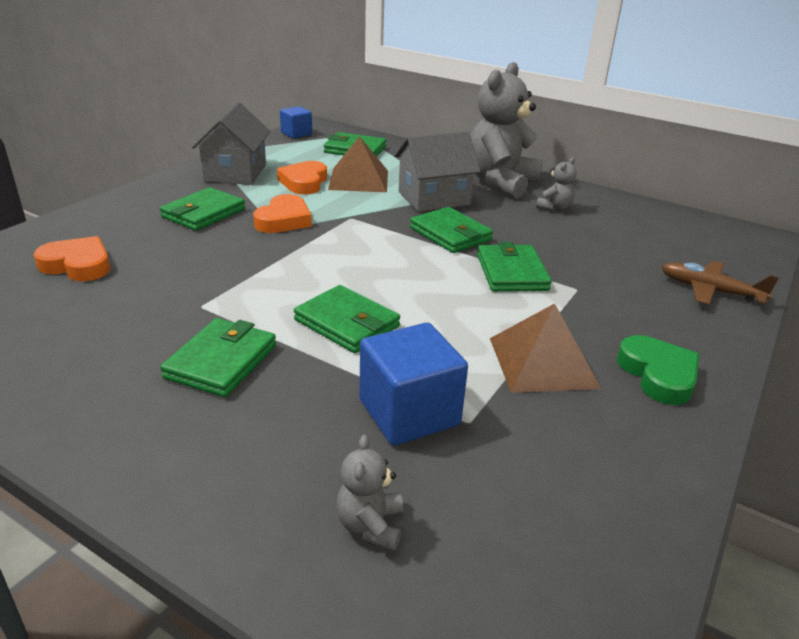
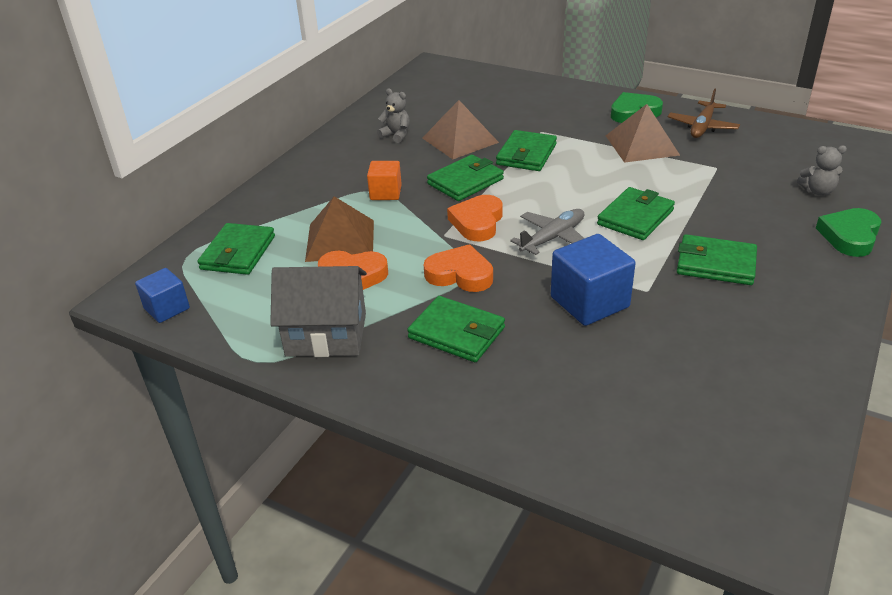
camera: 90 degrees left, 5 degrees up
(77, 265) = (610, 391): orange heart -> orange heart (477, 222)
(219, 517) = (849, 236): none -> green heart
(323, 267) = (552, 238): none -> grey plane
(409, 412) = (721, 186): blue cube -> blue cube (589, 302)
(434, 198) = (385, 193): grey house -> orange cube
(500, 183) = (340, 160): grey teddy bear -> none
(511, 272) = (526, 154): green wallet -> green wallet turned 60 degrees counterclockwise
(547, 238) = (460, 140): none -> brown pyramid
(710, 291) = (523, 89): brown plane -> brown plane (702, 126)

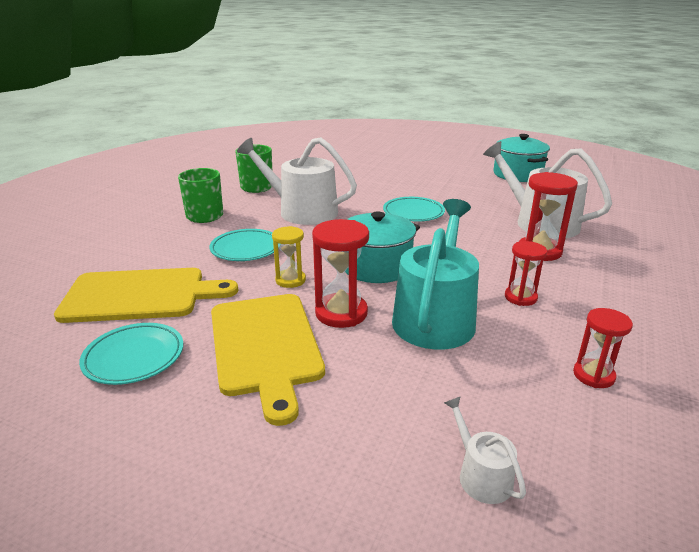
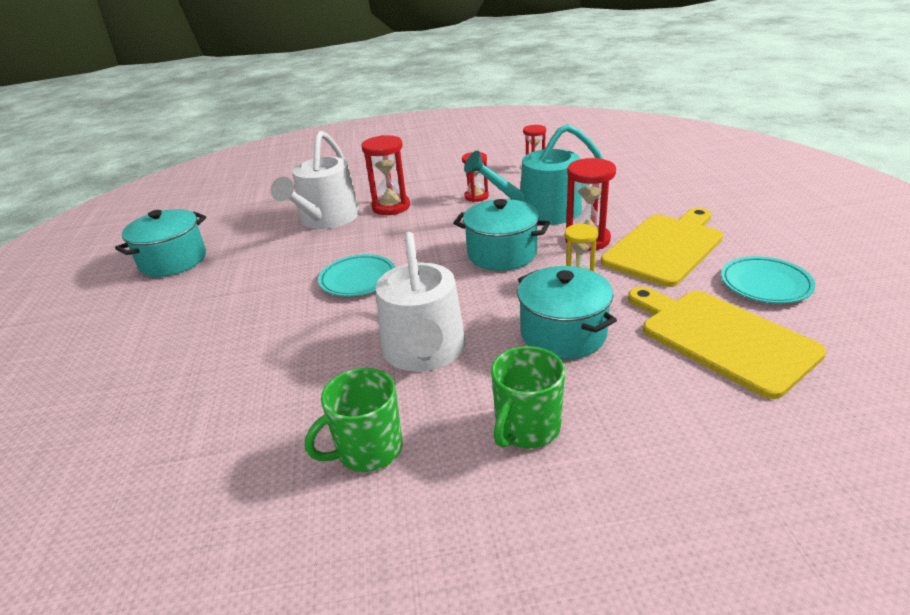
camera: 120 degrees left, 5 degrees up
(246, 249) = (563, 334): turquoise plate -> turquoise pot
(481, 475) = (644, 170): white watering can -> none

#### [EXERCISE]
Copy nothing but the lines from the line that contains "(409, 412) = (721, 186): blue" through the end of the listing, exactly, and keep pictures out of it.

#### [RESPONSE BOX]
(409, 412) = (721, 186): blue cube -> blue cube (589, 302)
(434, 198) = (385, 193): grey house -> orange cube
(500, 183) = (340, 160): grey teddy bear -> none
(511, 272) = (526, 154): green wallet -> green wallet turned 60 degrees counterclockwise
(547, 238) = (460, 140): none -> brown pyramid
(710, 291) = (523, 89): brown plane -> brown plane (702, 126)

camera: 120 degrees left, 5 degrees up
(246, 249) = (563, 334): turquoise plate -> turquoise pot
(481, 475) = (644, 170): white watering can -> none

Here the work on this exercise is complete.